» PROBLEM DESCRIPTION
Change "observer" to "viewer" in the entries from their start through the line that has "Question: Can you", keeping everything else the same. Leave the pictures out of your answer.

[Image-based spatial reasoning data]
___

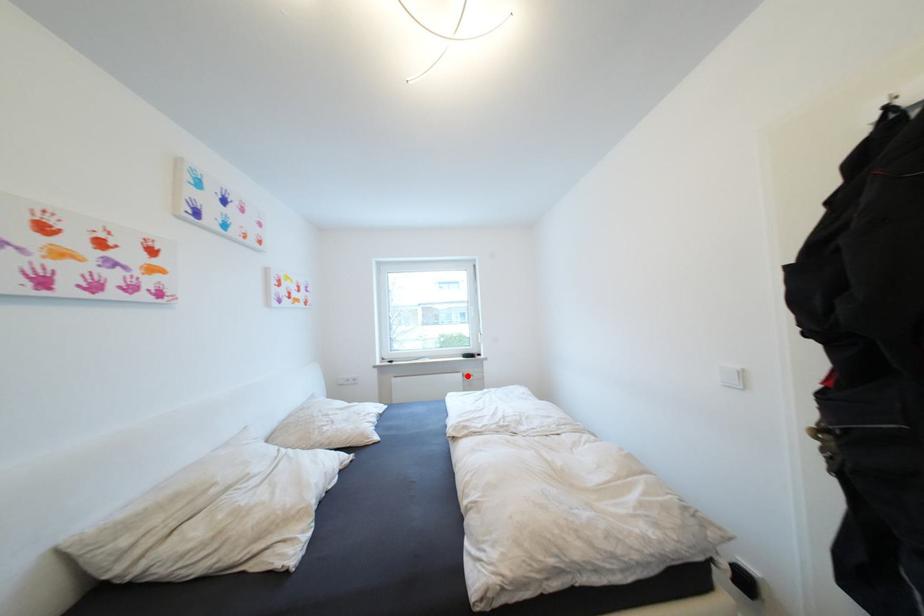
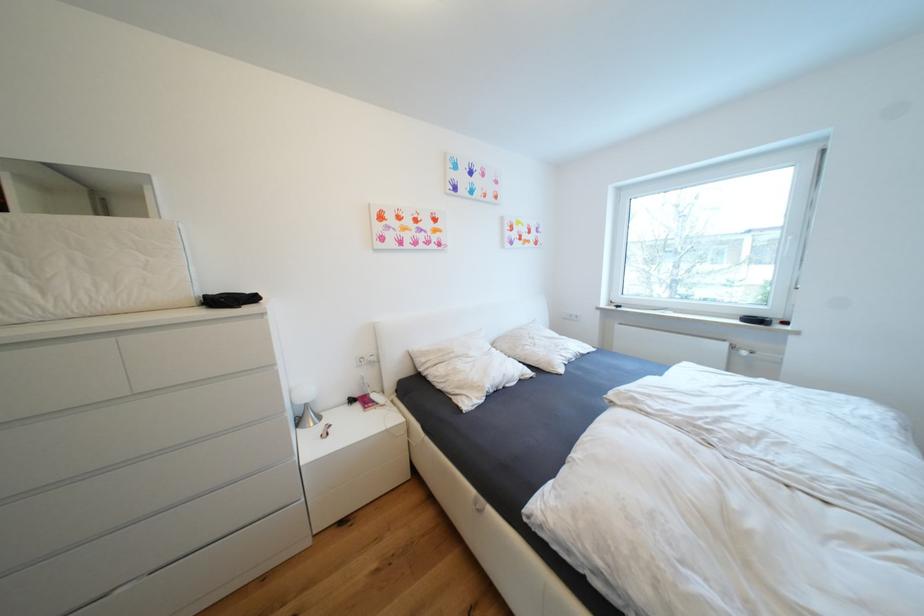
In the second image, find the point that corresponds to the highlighted location in the first image.

(733, 346)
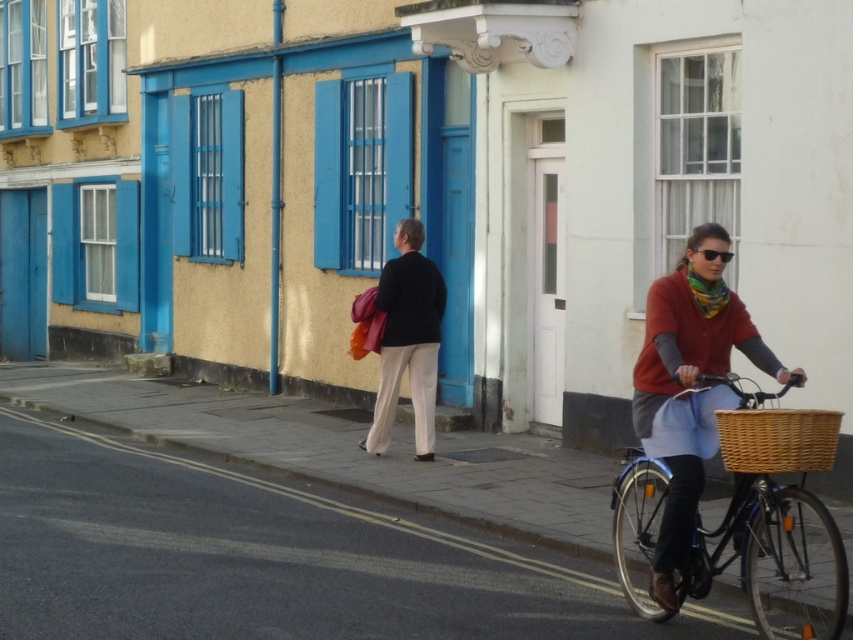
Question: Which of the following is the closest to the observer?

Choices:
 (A) matte red sweater at center
 (B) multicolored knitted scarf at center
 (C) black plastic sunglasses at center

Answer: (A)

Question: Which of the following is the farthest from the observer?

Choices:
 (A) blue metallic bicycle at right
 (B) woven brown basket at right
 (C) matte red sweater at center
 (D) black matte jacket at center

Answer: (D)

Question: In this image, where is blue metallic bicycle at right located relative to black matte jacket at center?

Choices:
 (A) above
 (B) below

Answer: (B)

Question: Can you confirm if woven brown basket at right is smaller than multicolored knitted scarf at center?

Choices:
 (A) yes
 (B) no

Answer: (B)

Question: Is blue metallic bicycle at right thinner than multicolored knitted scarf at center?

Choices:
 (A) yes
 (B) no

Answer: (B)

Question: Among these objects, which one is nearest to the camera?

Choices:
 (A) matte red sweater at center
 (B) multicolored knitted scarf at center
 (C) woven brown basket at right
 (D) black matte jacket at center

Answer: (C)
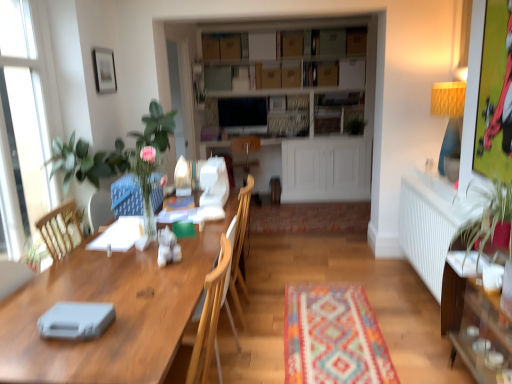
What do you see at coordinates (333, 337) in the screenshot? The width and height of the screenshot is (512, 384). I see `multicolored woven mat at center` at bounding box center [333, 337].

What is the approximate height of white glass window at left?

white glass window at left is 5.28 feet tall.

Locate an element on the screen. black glossy television at upper center is located at coordinates (243, 115).

The image size is (512, 384). What do you see at coordinates (243, 115) in the screenshot?
I see `black glossy television at upper center` at bounding box center [243, 115].

Where is `wooden table at center`? wooden table at center is located at coordinates (116, 313).

In order to click on wooden cabinet at right in this screenshot , I will do `click(475, 321)`.

This screenshot has width=512, height=384. Find the location of `multicolored woven mat at center`. multicolored woven mat at center is located at coordinates (333, 337).

Is wooden cabinet at right turned away from black glossy television at upper center?

That's not correct — wooden cabinet at right is not looking away from black glossy television at upper center.

Does point (494, 364) come farther from viewer compared to point (247, 115)?

No, it is in front of (247, 115).

Which object is further away from the camera taking this photo, wooden cabinet at right or black glossy television at upper center?

black glossy television at upper center.

From the picture: From a real-world perspective, who is located lower, wooden cabinet at right or black glossy television at upper center?

wooden cabinet at right.

From the image's perspective, is wooden chair at center located above or below wooden cabinet at right?

From the image's perspective, wooden chair at center appears above wooden cabinet at right.

Does wooden chair at center have a smaller size compared to wooden cabinet at right?

Incorrect, wooden chair at center is not smaller in size than wooden cabinet at right.

Considering the relative sizes of wooden chair at center and wooden cabinet at right in the image provided, is wooden chair at center taller than wooden cabinet at right?

Correct, wooden chair at center is much taller as wooden cabinet at right.

Which point is more forward, [471,265] or [24,356]?

The point [24,356] is closer to the camera.

Is there a large distance between wooden cabinet at right and wooden table at center?

wooden cabinet at right is far away from wooden table at center.

Is wooden cabinet at right wider than wooden table at center?

No, wooden cabinet at right is not wider than wooden table at center.

Is wooden cabinet at right to the left of wooden table at center from the viewer's perspective?

No, wooden cabinet at right is not to the left of wooden table at center.

Is wooden table at center further to the viewer compared to blue fabric swivel chair at left?

No, it is not.

You are a GUI agent. You are given a task and a screenshot of the screen. Output one action in this format:
    pyautogui.click(x=<x>, y=<y>)
    Task: Click on the swivel chair lying above the wooden table at center (from the image's perspective)
    
    Given the screenshot: What is the action you would take?
    pyautogui.click(x=127, y=197)

What's the angular difference between wooden table at center and blue fabric swivel chair at left's facing directions?

There is a 5.22-degree angle between the facing directions of wooden table at center and blue fabric swivel chair at left.

Based on the photo, how much distance is there between wooden table at center and blue fabric swivel chair at left?

wooden table at center and blue fabric swivel chair at left are 26.90 inches apart from each other.

From a real-world perspective, who is located lower, cardboard boxes at center or wooden cabinet at right?

wooden cabinet at right is physically lower.

Could wooden cabinet at right be considered to be inside cardboard boxes at center?

No.

Is cardboard boxes at center to the left or to the right of wooden cabinet at right in the image?

Based on their positions, cardboard boxes at center is located to the left of wooden cabinet at right.

Is matte black picture frame at upper left not near white radiator at right?

Yes, matte black picture frame at upper left and white radiator at right are located far from each other.

Is matte black picture frame at upper left aimed at white radiator at right?

No, matte black picture frame at upper left is not aimed at white radiator at right.

In the image, is matte black picture frame at upper left positioned in front of or behind white radiator at right?

Visually, matte black picture frame at upper left is located behind white radiator at right.

Is matte black picture frame at upper left taller than white radiator at right?

No.

How many degrees apart are the facing directions of multicolored woven mat at center and white radiator at right?

There is a 179-degree angle between the facing directions of multicolored woven mat at center and white radiator at right.

From the image's perspective, between multicolored woven mat at center and white radiator at right, who is located below?

multicolored woven mat at center is shown below in the image.

This screenshot has width=512, height=384. Find the location of `mat below the white radiator at right (from the image's perspective)`. mat below the white radiator at right (from the image's perspective) is located at coordinates (333, 337).

Which object is further away from the camera taking this photo, multicolored woven mat at center or white radiator at right?

Positioned behind is multicolored woven mat at center.

In order to click on cabinetry below the black glossy television at upper center (from the image's perspective) in this screenshot , I will do `click(475, 321)`.

This screenshot has width=512, height=384. Identify the location of chair behind the wooden cabinet at right. (208, 317).

Which object lies further to the anchor point wooden chair at center, wooden cabinet at right or multicolored woven mat at center?

The object further to wooden chair at center is wooden cabinet at right.

From the image, which object appears to be farther from multicolored woven mat at center, black glossy television at upper center or wooden cabinet at right?

black glossy television at upper center.

Looking at the image, which one is located further to black glossy television at upper center, wooden armchair at center or blue fabric swivel chair at left?

blue fabric swivel chair at left is positioned further to the anchor black glossy television at upper center.

Considering their positions, is white glass window at left positioned closer to wooden table at center than wooden chair at center?

wooden chair at center is positioned closer to the anchor wooden table at center.

Based on their spatial positions, is wooden cabinet at right or wooden table at center closer to blue fabric swivel chair at left?

wooden table at center is positioned closer to the anchor blue fabric swivel chair at left.

Considering their positions, is cardboard boxes at center positioned further to blue fabric swivel chair at left than black glossy television at upper center?

cardboard boxes at center is further to blue fabric swivel chair at left.

Looking at the image, which one is located closer to wooden armchair at center, cardboard boxes at center or wooden chair at center?

wooden chair at center is closer to wooden armchair at center.

Estimate the real-world distances between objects in this image. Which object is closer to white glass window at left, cardboard boxes at center or wooden table at center?

wooden table at center is positioned closer to the anchor white glass window at left.

Find the location of a particular element. armchair located between wooden table at center and blue fabric swivel chair at left in the depth direction is located at coordinates (240, 245).

Locate an element on the screen. The height and width of the screenshot is (384, 512). armchair located between matte black picture frame at upper left and white radiator at right in the left-right direction is located at coordinates (240, 245).

You are a GUI agent. You are given a task and a screenshot of the screen. Output one action in this format:
    pyautogui.click(x=<x>, y=<y>)
    Task: Click on the window between matte black picture frame at upper left and wooden chair at center from top to bottom
    Image resolution: width=512 pixels, height=384 pixels.
    Given the screenshot: What is the action you would take?
    pyautogui.click(x=30, y=103)

You are a GUI agent. You are given a task and a screenshot of the screen. Output one action in this format:
    pyautogui.click(x=<x>, y=<y>)
    Task: Click on the radiator located between blue fabric swivel chair at left and wooden cabinet at right in the left-right direction
    The width and height of the screenshot is (512, 384).
    Given the screenshot: What is the action you would take?
    pyautogui.click(x=431, y=222)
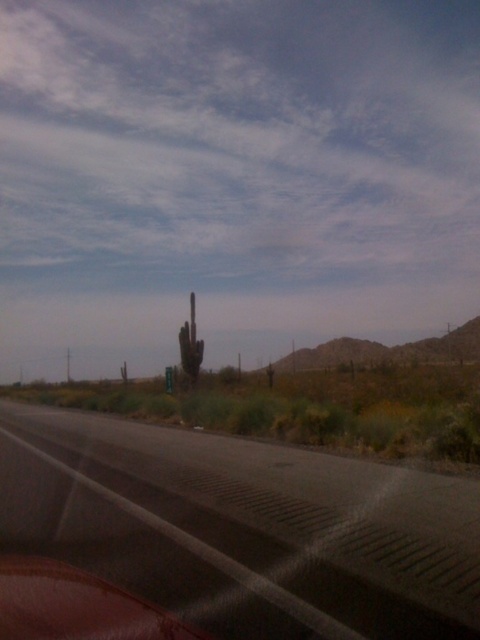
You are driving a car and see the point at coordinates (243, 528) on your windshield. Based on the scene, where is this point located relative to the road?

The point at coordinates (243, 528) is located on the black asphalt highway at lower center.

You are driving a car and see the black asphalt highway at lower center and the green spiky cactus at center. Which object is positioned to the right side of the other?

The black asphalt highway at lower center is to the right of the green spiky cactus at center.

___

» EXERCISE SOLUTION
In the second image, find the point that corresponds to the highlighted location in the first image.

(733, 346)
Question: Which of the following is the closest to the viewer?

Choices:
 (A) matte red sweater at center
 (B) multicolored knitted scarf at center
 (C) black plastic sunglasses at center

Answer: (A)

Question: Which of the following is the farthest from the viewer?

Choices:
 (A) blue metallic bicycle at right
 (B) woven brown basket at right
 (C) matte red sweater at center
 (D) black matte jacket at center

Answer: (D)

Question: In this image, where is blue metallic bicycle at right located relative to black matte jacket at center?

Choices:
 (A) above
 (B) below

Answer: (B)

Question: Can you confirm if woven brown basket at right is smaller than multicolored knitted scarf at center?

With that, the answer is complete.